Top of Record excerpts

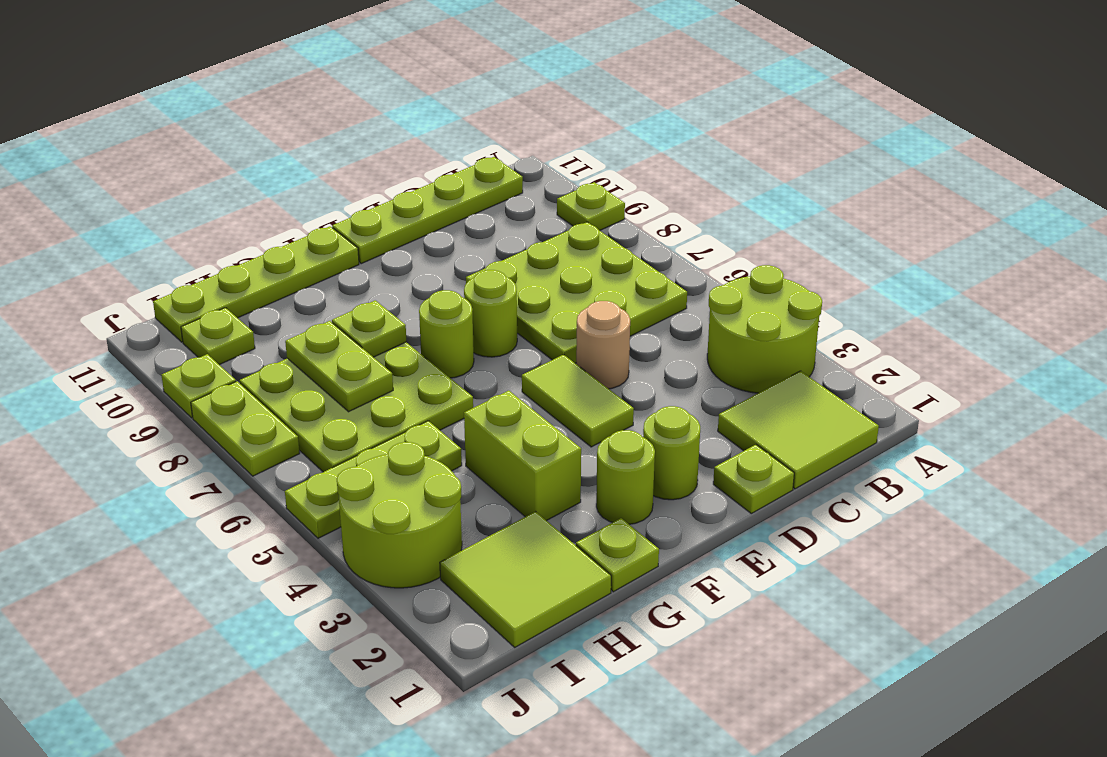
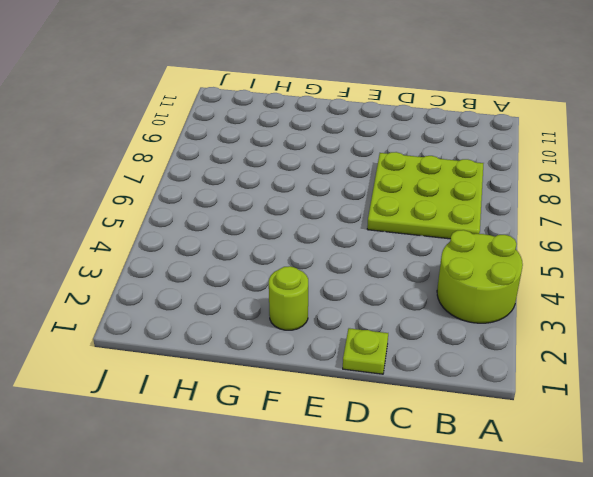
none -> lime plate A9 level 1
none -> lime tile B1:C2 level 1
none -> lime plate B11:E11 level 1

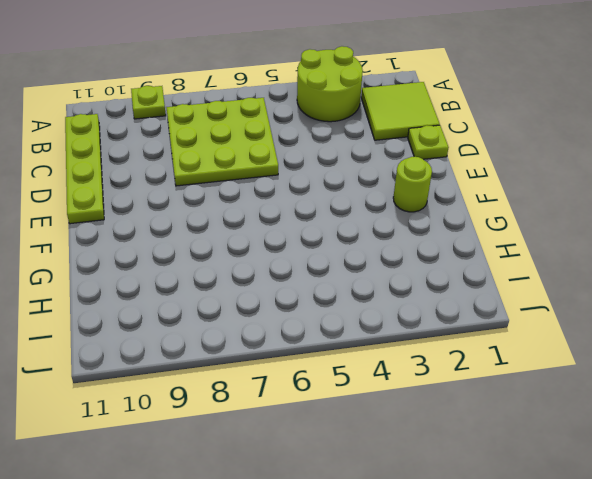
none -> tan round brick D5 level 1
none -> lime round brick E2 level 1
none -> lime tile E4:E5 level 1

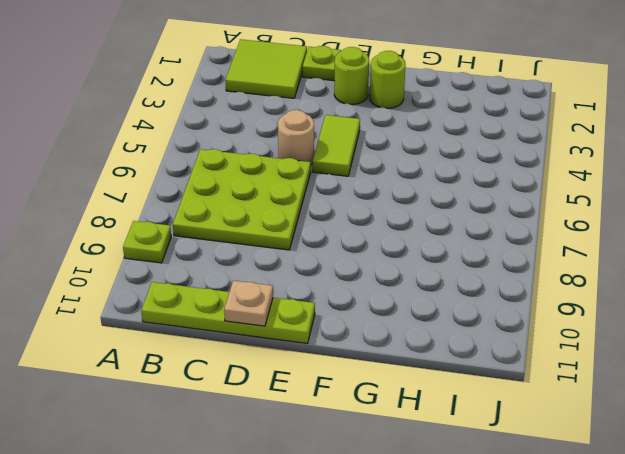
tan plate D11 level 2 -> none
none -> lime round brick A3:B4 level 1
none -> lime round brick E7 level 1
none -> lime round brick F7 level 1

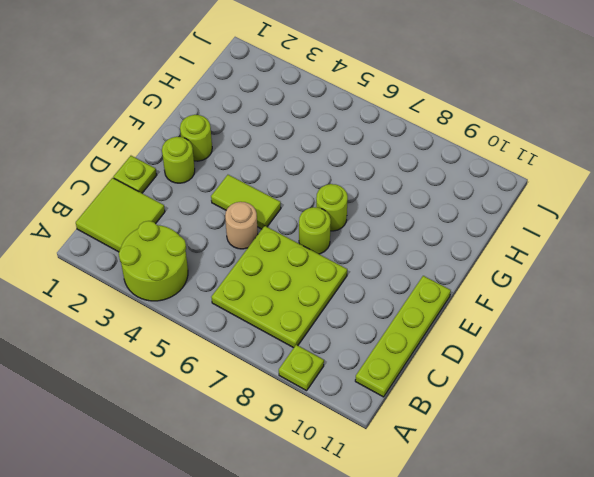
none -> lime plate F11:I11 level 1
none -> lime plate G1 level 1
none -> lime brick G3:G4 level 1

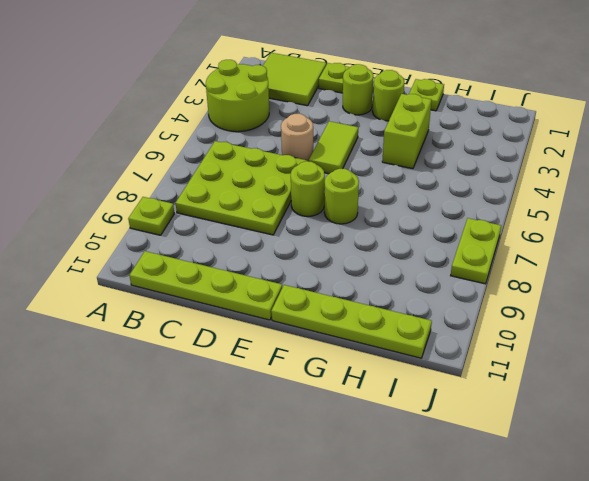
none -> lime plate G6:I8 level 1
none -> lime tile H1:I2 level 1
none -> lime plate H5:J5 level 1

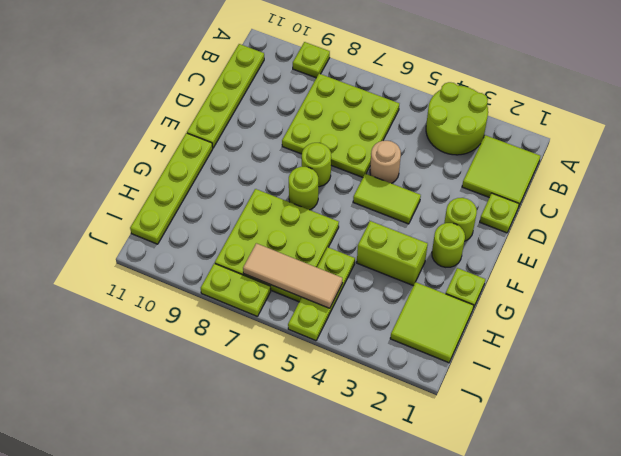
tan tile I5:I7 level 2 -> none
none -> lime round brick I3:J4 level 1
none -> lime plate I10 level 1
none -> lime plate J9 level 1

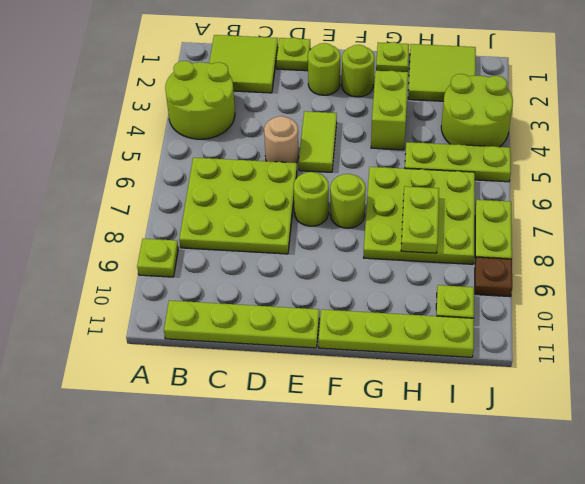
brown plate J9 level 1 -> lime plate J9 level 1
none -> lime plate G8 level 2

Bottom of Record excerpts
Top of Record excerpts

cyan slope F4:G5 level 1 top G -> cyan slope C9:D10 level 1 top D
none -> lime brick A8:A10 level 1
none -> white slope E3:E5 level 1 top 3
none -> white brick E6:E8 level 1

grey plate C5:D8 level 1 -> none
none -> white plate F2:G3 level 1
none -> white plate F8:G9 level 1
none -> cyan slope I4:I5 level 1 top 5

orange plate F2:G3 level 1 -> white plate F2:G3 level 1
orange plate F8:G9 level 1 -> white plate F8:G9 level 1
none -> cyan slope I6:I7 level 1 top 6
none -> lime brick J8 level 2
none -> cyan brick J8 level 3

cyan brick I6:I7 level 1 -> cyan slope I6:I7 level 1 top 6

Bottom of Record excerpts
Top of Record excerpts

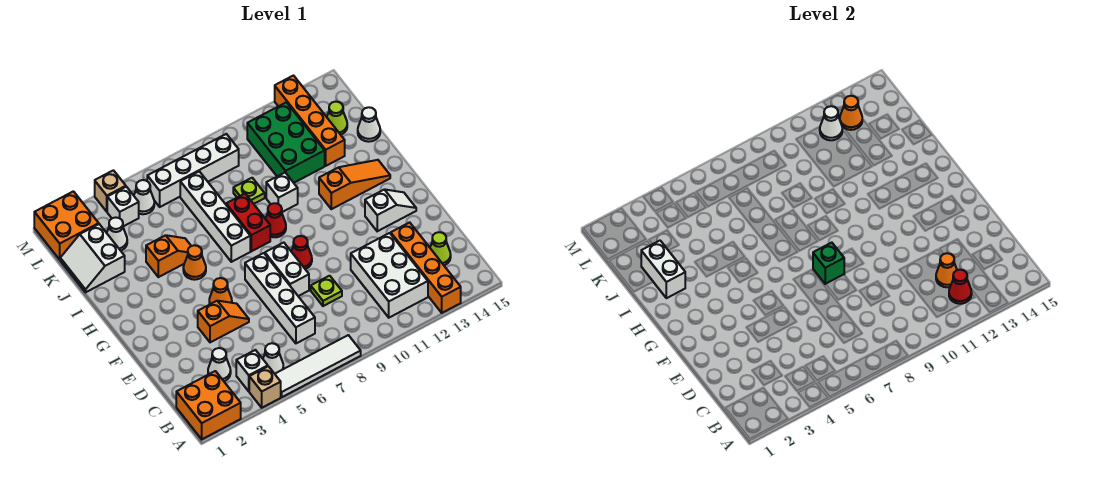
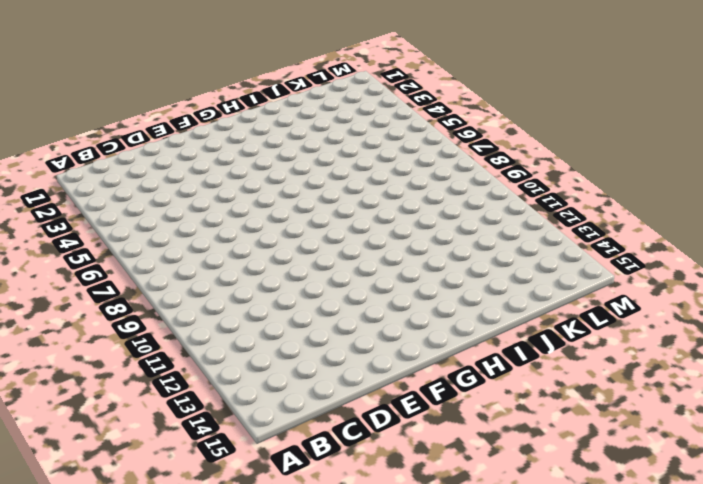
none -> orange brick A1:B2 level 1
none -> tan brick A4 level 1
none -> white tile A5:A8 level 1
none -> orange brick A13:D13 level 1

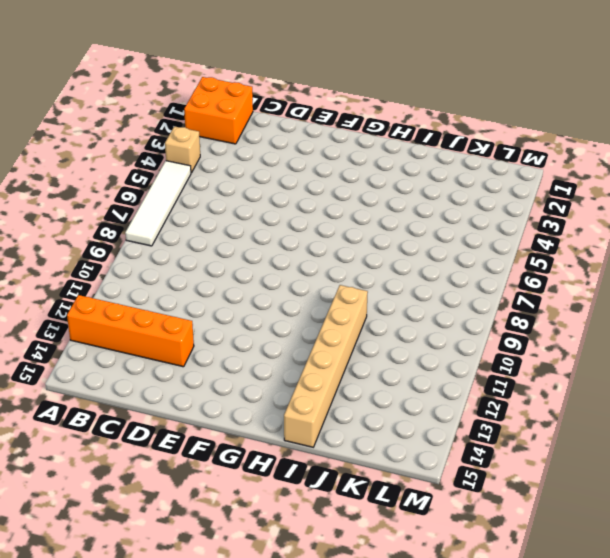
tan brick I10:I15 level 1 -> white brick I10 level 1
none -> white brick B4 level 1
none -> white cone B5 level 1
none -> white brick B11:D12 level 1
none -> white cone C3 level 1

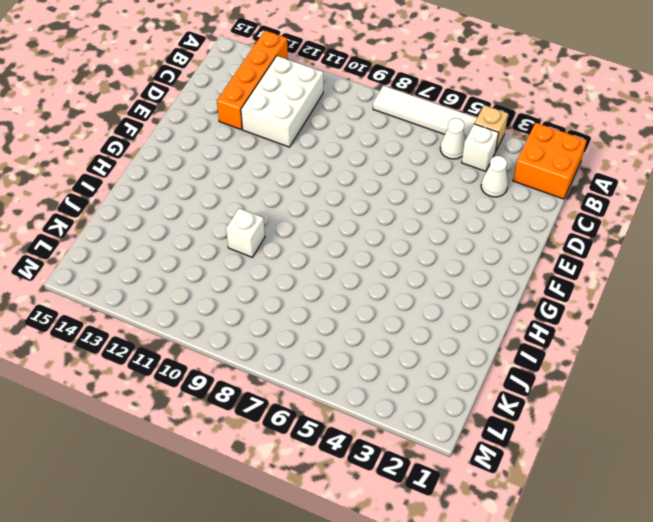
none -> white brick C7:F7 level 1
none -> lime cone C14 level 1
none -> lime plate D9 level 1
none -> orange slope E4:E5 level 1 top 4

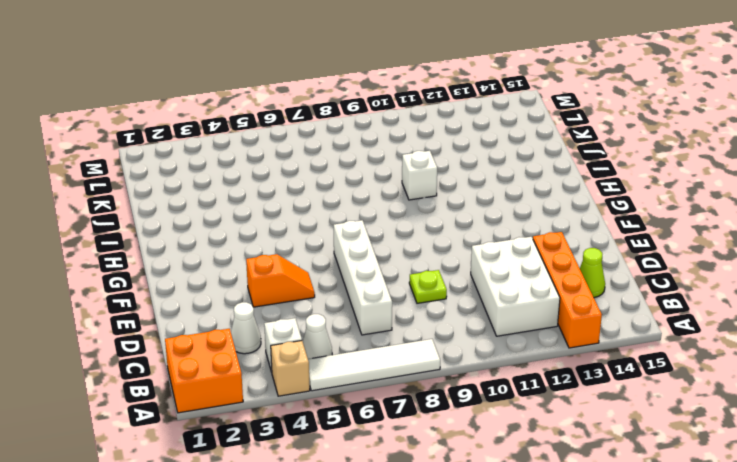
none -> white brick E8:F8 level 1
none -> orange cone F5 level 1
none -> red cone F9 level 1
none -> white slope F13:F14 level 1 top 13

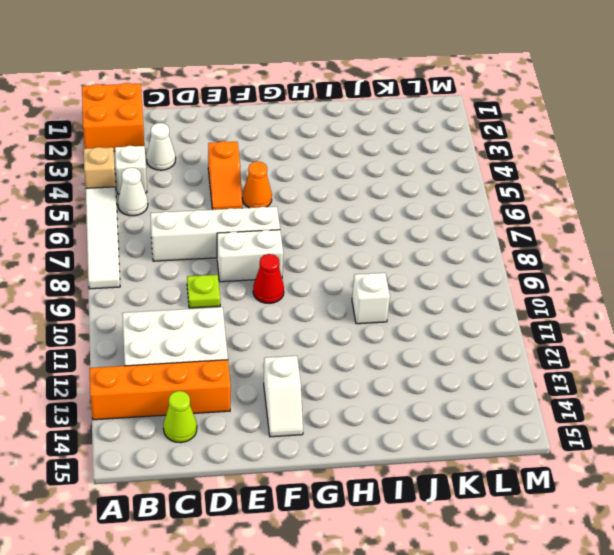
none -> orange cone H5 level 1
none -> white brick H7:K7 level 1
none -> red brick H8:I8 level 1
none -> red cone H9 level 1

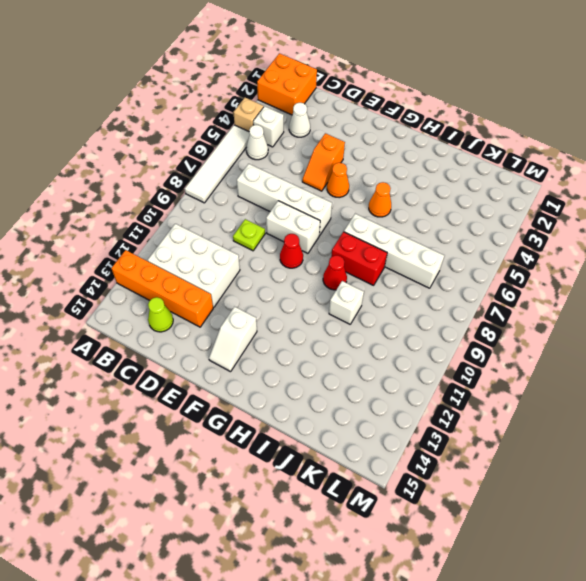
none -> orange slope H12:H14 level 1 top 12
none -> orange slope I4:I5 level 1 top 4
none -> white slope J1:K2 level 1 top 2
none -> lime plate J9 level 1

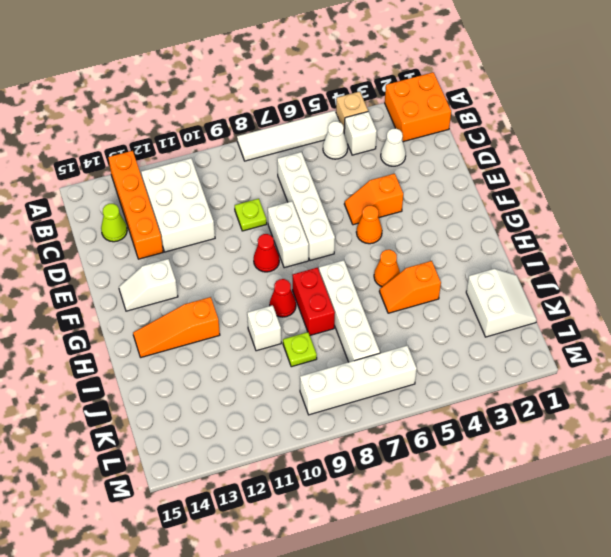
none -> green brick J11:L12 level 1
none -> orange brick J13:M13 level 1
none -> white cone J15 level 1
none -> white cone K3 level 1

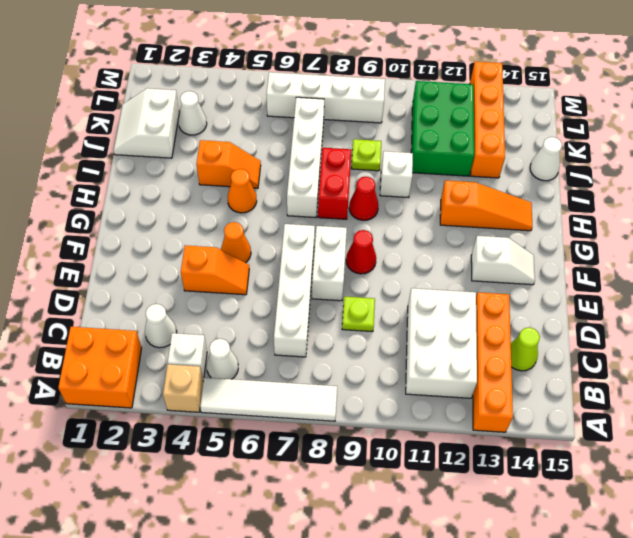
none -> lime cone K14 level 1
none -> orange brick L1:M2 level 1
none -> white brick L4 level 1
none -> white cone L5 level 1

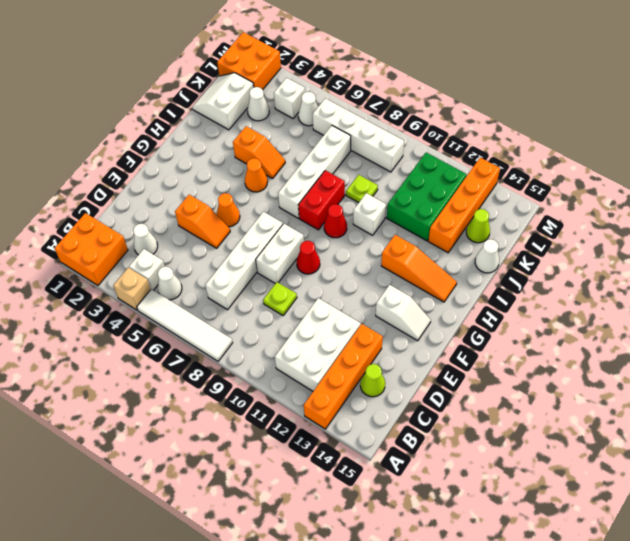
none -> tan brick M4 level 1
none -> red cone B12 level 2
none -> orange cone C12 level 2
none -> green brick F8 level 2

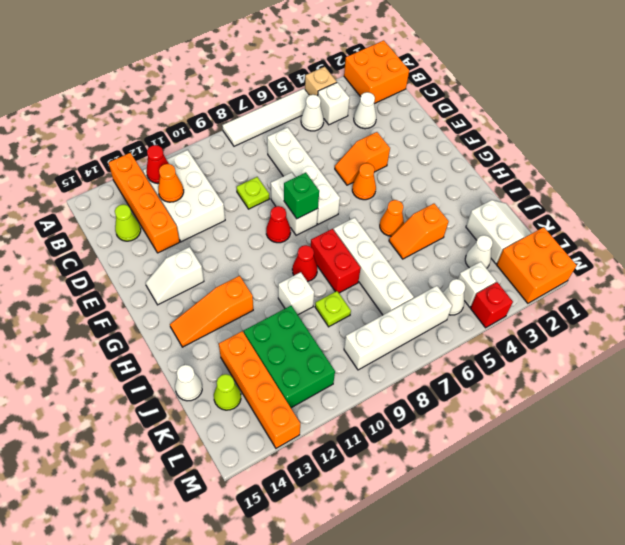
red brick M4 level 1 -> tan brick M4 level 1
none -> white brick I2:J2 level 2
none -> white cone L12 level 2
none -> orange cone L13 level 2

Bottom of Record excerpts

▶ [Try it] For every line above that includes the word "cyan", return the line.

▶ [Response below]
cyan slope F4:G5 level 1 top G -> cyan slope C9:D10 level 1 top D
none -> cyan slope I4:I5 level 1 top 5
none -> cyan slope I6:I7 level 1 top 6
none -> cyan brick J8 level 3
cyan brick I6:I7 level 1 -> cyan slope I6:I7 level 1 top 6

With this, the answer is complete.